[Object change listings]
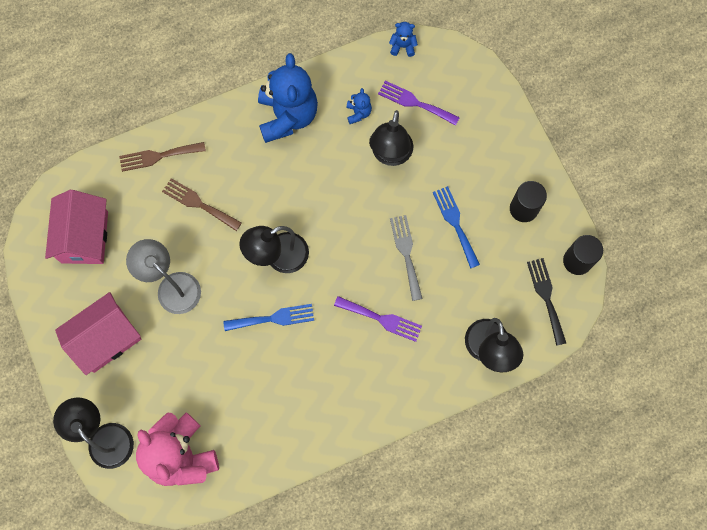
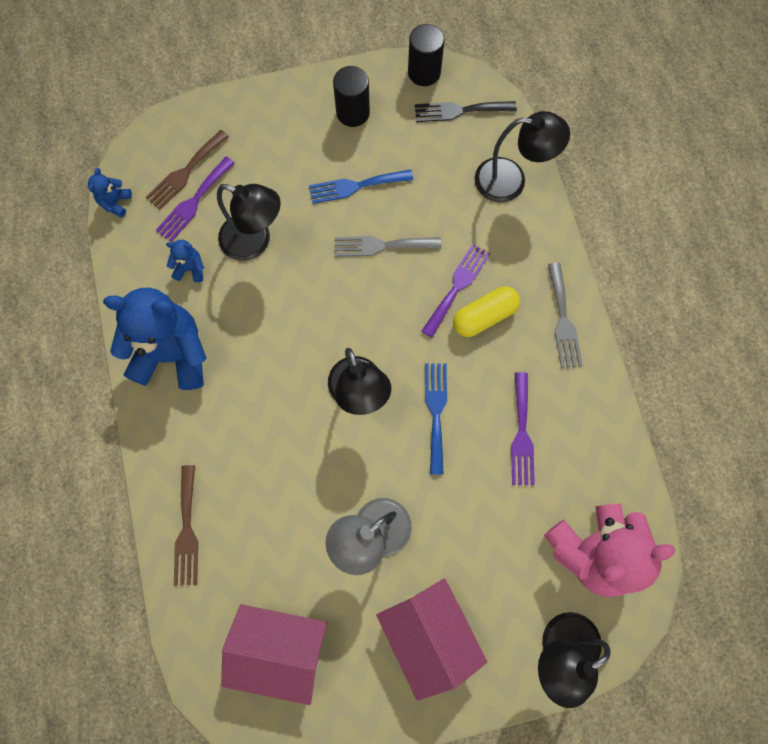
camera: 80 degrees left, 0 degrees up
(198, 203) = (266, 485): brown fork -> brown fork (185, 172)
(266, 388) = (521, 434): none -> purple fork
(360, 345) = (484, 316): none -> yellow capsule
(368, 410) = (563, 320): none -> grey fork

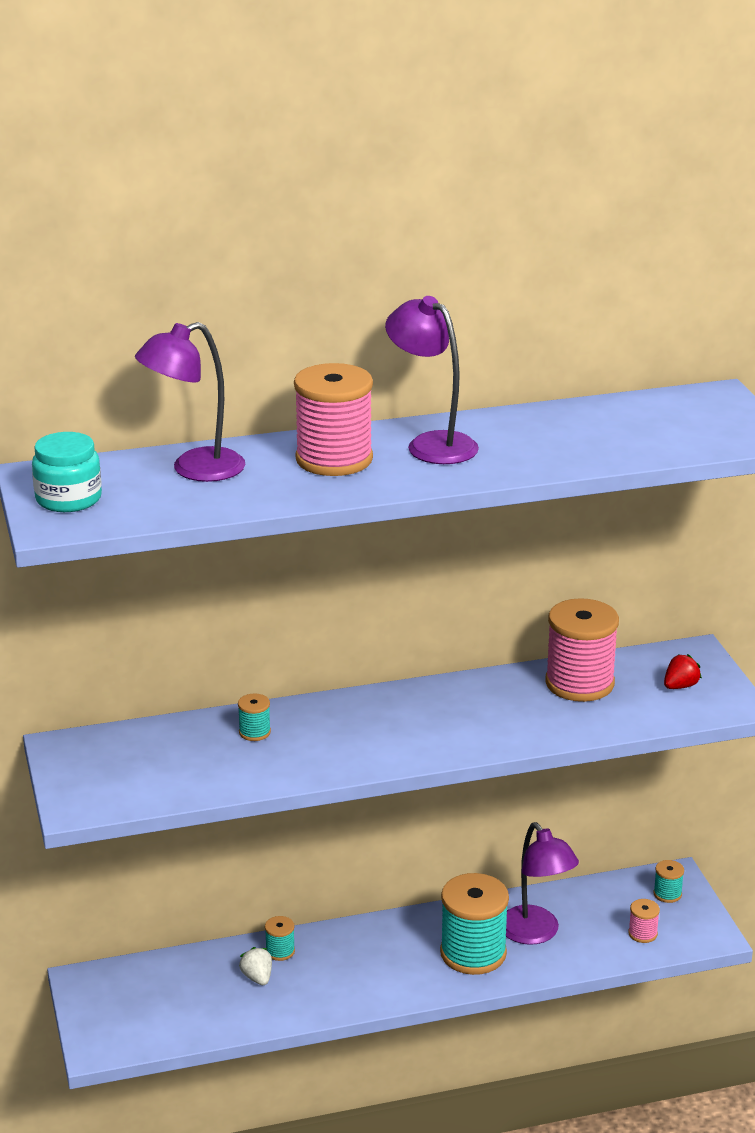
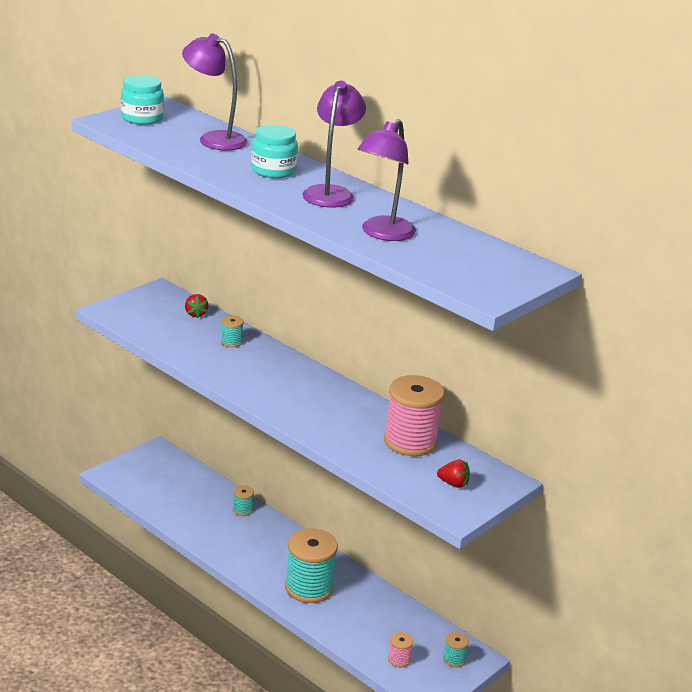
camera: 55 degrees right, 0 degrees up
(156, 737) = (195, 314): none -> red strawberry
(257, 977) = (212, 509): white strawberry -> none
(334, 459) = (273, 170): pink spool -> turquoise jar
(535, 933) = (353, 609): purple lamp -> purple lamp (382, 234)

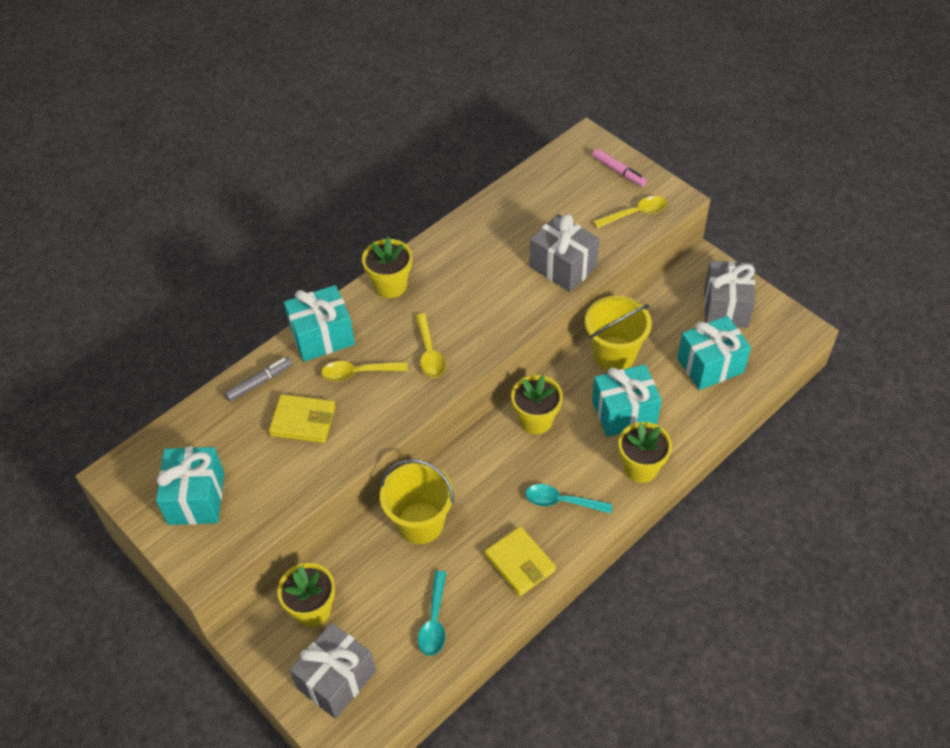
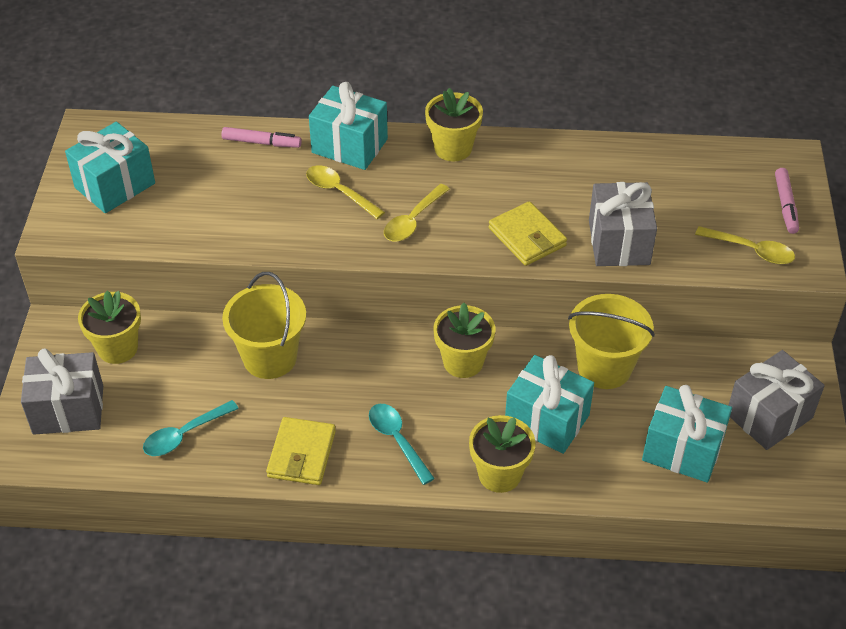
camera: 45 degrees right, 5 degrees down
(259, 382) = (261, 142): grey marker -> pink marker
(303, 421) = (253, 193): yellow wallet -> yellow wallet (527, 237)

...

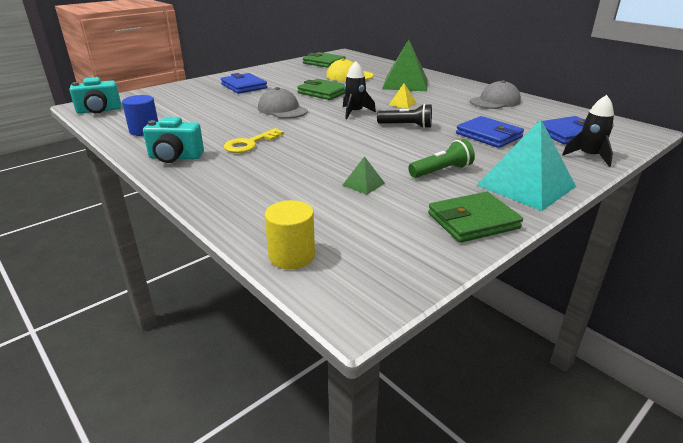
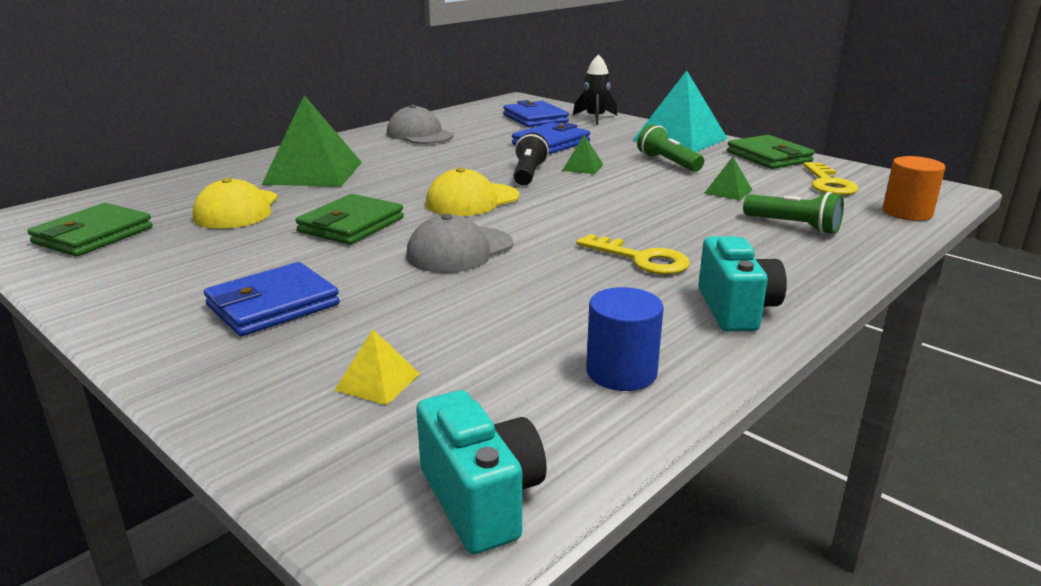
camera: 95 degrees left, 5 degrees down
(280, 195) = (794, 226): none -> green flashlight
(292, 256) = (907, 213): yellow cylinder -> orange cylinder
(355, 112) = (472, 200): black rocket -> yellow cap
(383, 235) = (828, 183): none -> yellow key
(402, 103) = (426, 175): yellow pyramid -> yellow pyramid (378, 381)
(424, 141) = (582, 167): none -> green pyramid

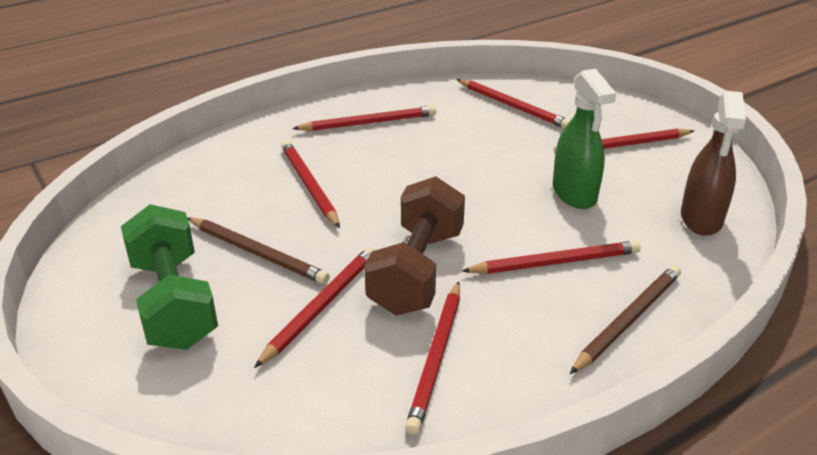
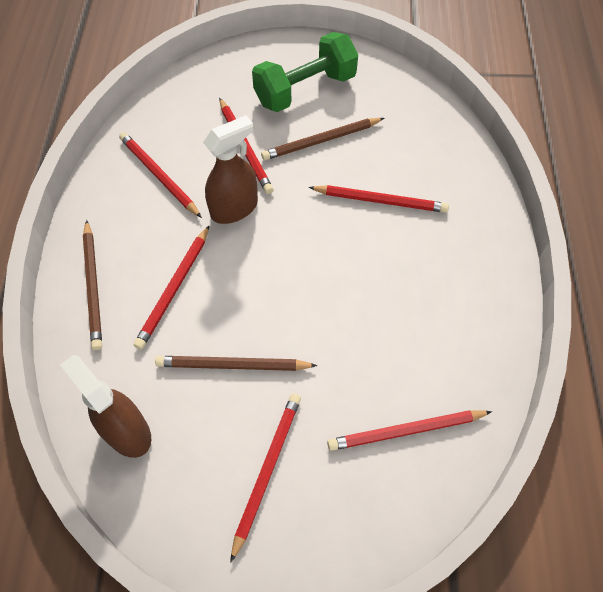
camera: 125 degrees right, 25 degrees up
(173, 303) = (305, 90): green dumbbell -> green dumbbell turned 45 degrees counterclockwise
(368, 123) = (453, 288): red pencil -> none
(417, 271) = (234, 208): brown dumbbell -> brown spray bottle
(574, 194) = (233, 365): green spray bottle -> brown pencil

==

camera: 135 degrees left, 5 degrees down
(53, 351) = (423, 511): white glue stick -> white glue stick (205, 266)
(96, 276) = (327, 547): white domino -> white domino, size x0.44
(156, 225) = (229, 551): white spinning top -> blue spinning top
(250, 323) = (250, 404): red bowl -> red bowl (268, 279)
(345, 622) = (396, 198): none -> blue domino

Work item –
Restate word for word every line from the one with "camera: 80 degrees left, 0 degrees up" up to and including the one with "(257, 977) = (212, 509): white" in the records above, minus the pictures.

Answer space –
camera: 80 degrees left, 0 degrees up
(198, 203) = (266, 485): brown fork -> brown fork (185, 172)
(266, 388) = (521, 434): none -> purple fork
(360, 345) = (484, 316): none -> yellow capsule
(368, 410) = (563, 320): none -> grey fork

camera: 55 degrees right, 0 degrees up
(156, 737) = (195, 314): none -> red strawberry
(257, 977) = (212, 509): white strawberry -> none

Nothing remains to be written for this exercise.